#### The data:
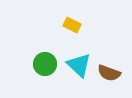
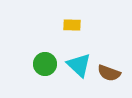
yellow rectangle: rotated 24 degrees counterclockwise
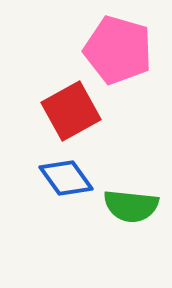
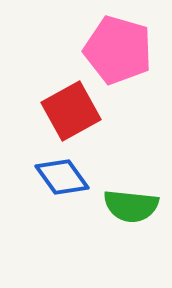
blue diamond: moved 4 px left, 1 px up
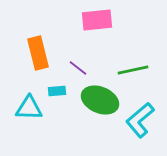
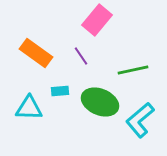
pink rectangle: rotated 44 degrees counterclockwise
orange rectangle: moved 2 px left; rotated 40 degrees counterclockwise
purple line: moved 3 px right, 12 px up; rotated 18 degrees clockwise
cyan rectangle: moved 3 px right
green ellipse: moved 2 px down
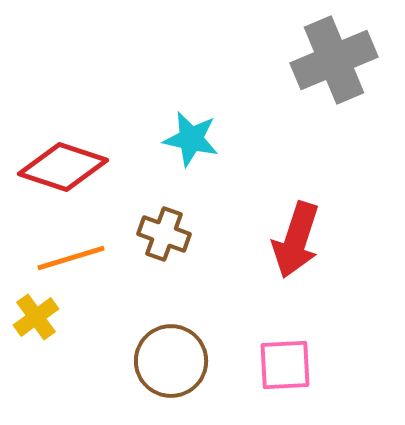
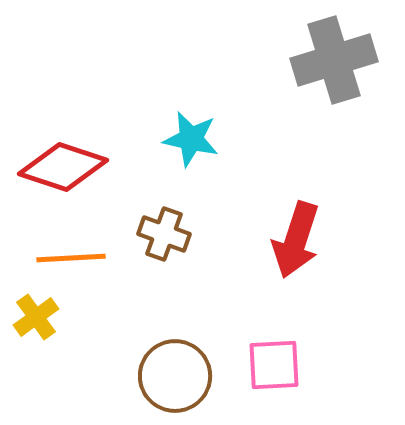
gray cross: rotated 6 degrees clockwise
orange line: rotated 14 degrees clockwise
brown circle: moved 4 px right, 15 px down
pink square: moved 11 px left
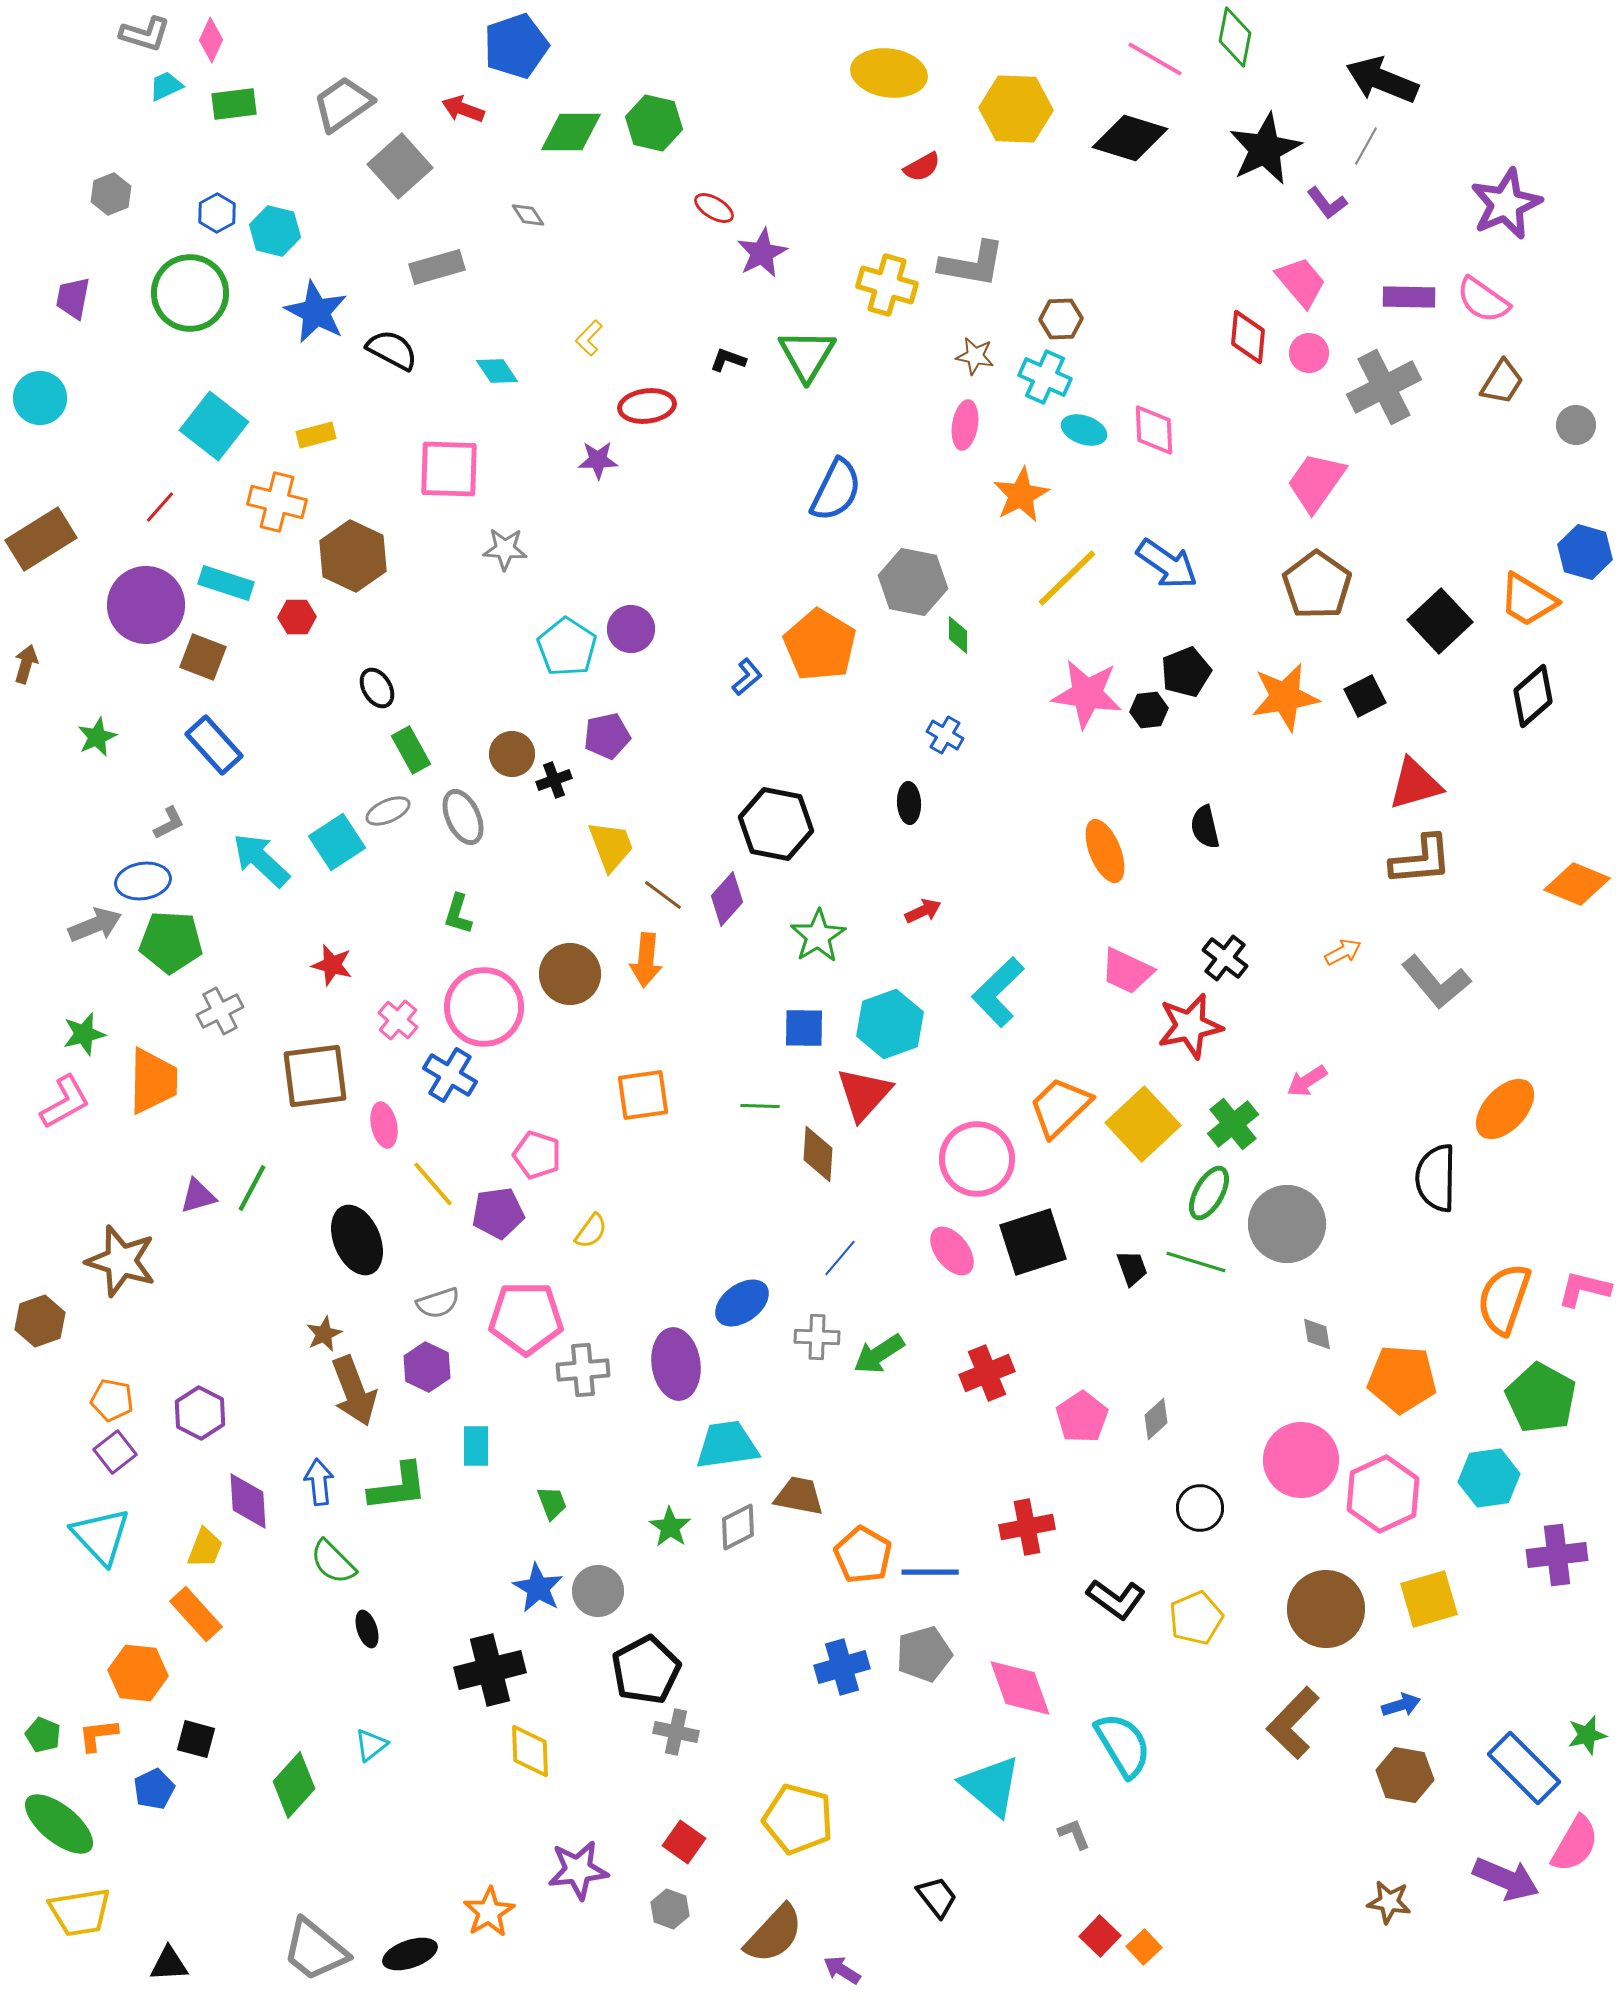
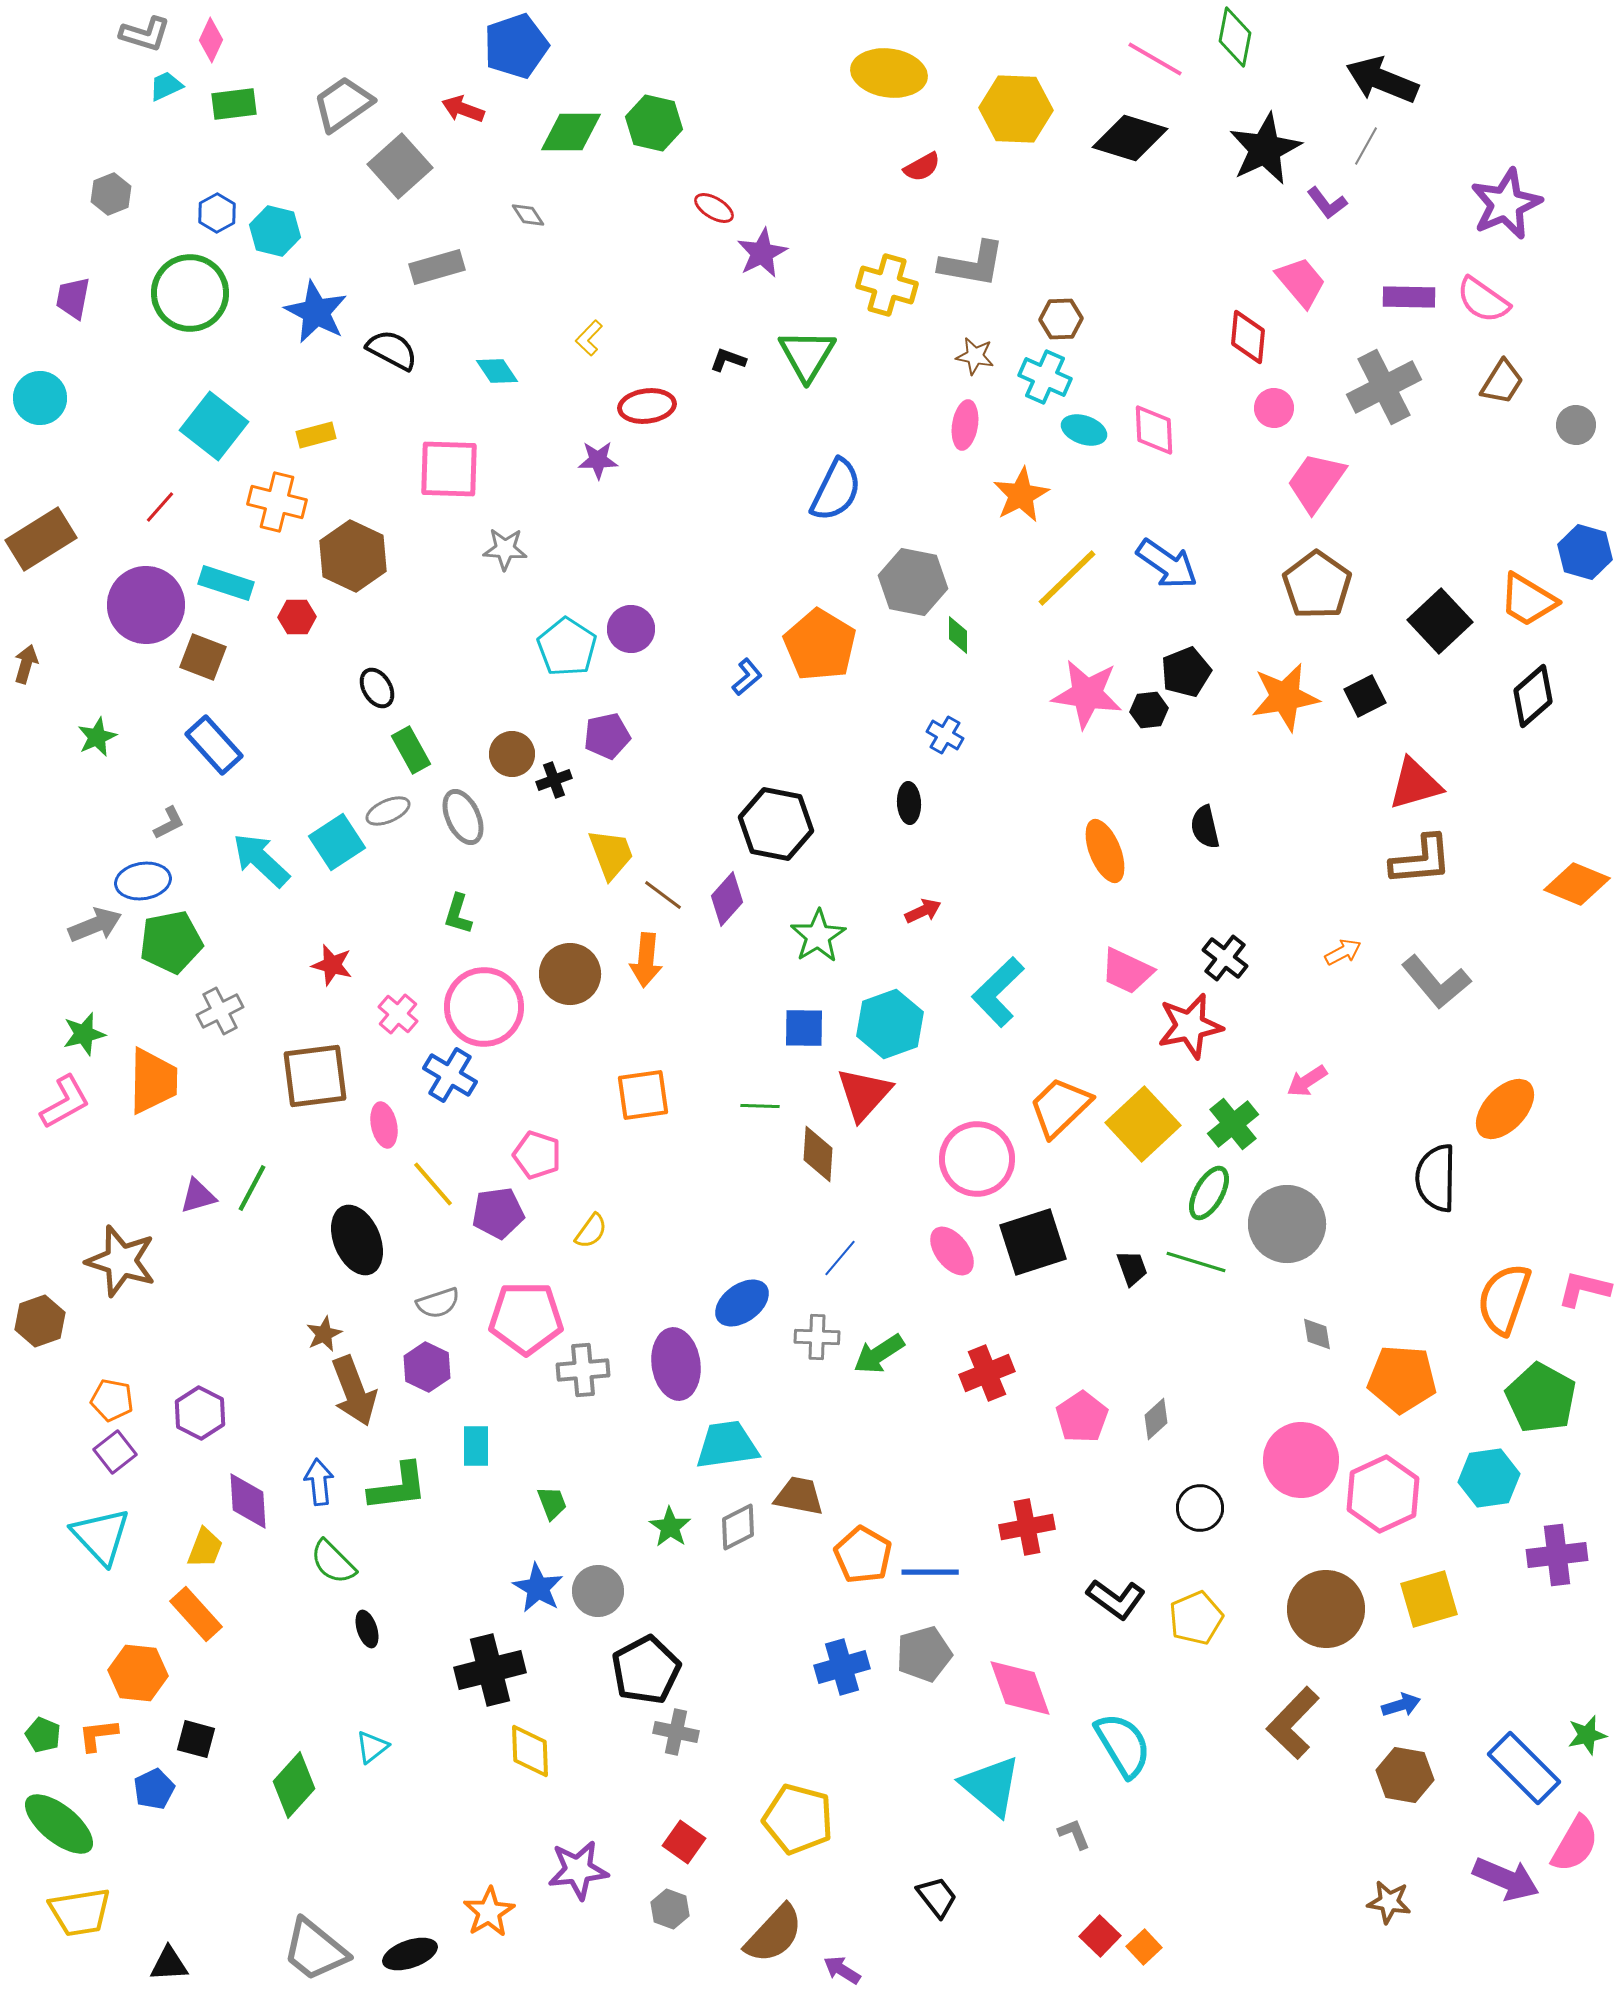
pink circle at (1309, 353): moved 35 px left, 55 px down
yellow trapezoid at (611, 846): moved 8 px down
green pentagon at (171, 942): rotated 14 degrees counterclockwise
pink cross at (398, 1020): moved 6 px up
cyan triangle at (371, 1745): moved 1 px right, 2 px down
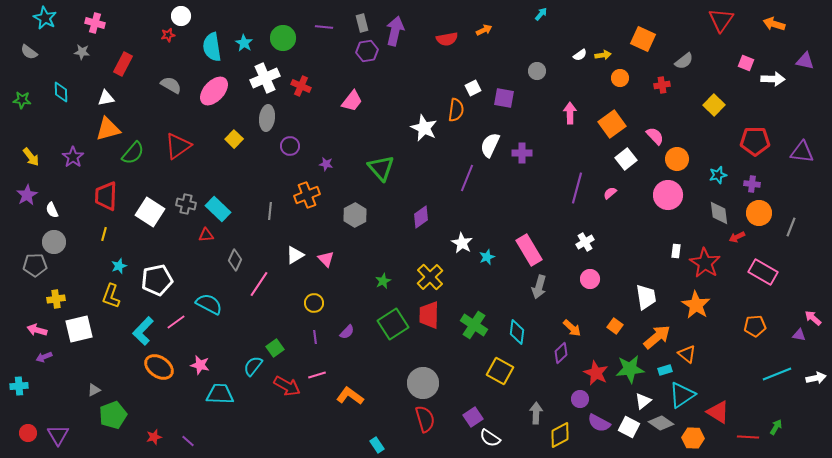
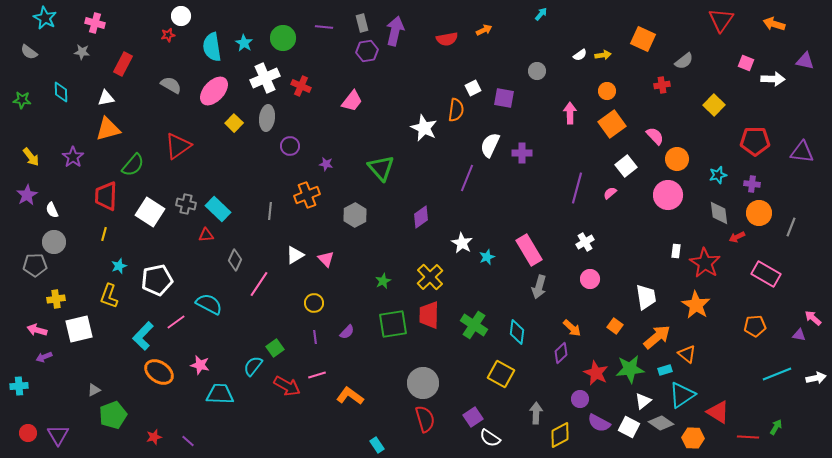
orange circle at (620, 78): moved 13 px left, 13 px down
yellow square at (234, 139): moved 16 px up
green semicircle at (133, 153): moved 12 px down
white square at (626, 159): moved 7 px down
pink rectangle at (763, 272): moved 3 px right, 2 px down
yellow L-shape at (111, 296): moved 2 px left
green square at (393, 324): rotated 24 degrees clockwise
cyan L-shape at (143, 331): moved 5 px down
orange ellipse at (159, 367): moved 5 px down
yellow square at (500, 371): moved 1 px right, 3 px down
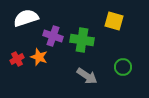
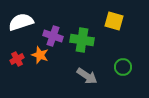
white semicircle: moved 5 px left, 4 px down
orange star: moved 1 px right, 2 px up
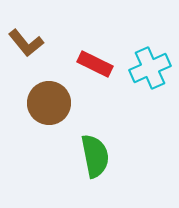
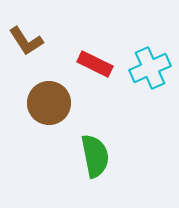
brown L-shape: moved 2 px up; rotated 6 degrees clockwise
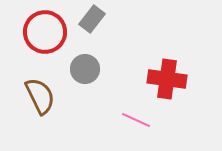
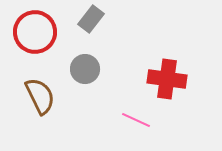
gray rectangle: moved 1 px left
red circle: moved 10 px left
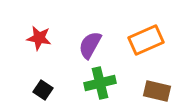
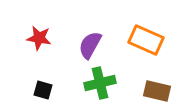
orange rectangle: rotated 48 degrees clockwise
black square: rotated 18 degrees counterclockwise
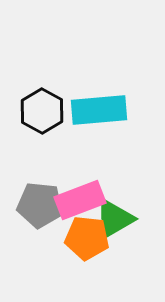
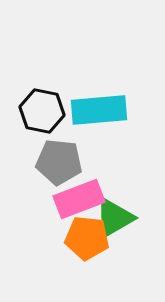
black hexagon: rotated 18 degrees counterclockwise
pink rectangle: moved 1 px left, 1 px up
gray pentagon: moved 19 px right, 43 px up
green triangle: moved 1 px up
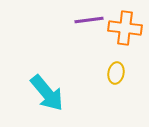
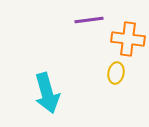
orange cross: moved 3 px right, 11 px down
cyan arrow: rotated 24 degrees clockwise
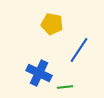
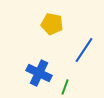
blue line: moved 5 px right
green line: rotated 63 degrees counterclockwise
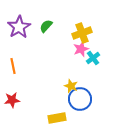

#### Challenge:
Reproduce the rows word for word, starting with the line that contains "orange cross: moved 3 px right, 11 px down" and continuing through the last of the rows. Omit the pictures from your answer.

#### Task response:
orange cross: moved 3 px right, 11 px down
cyan arrow: rotated 24 degrees clockwise
blue line: moved 5 px right
green line: rotated 63 degrees counterclockwise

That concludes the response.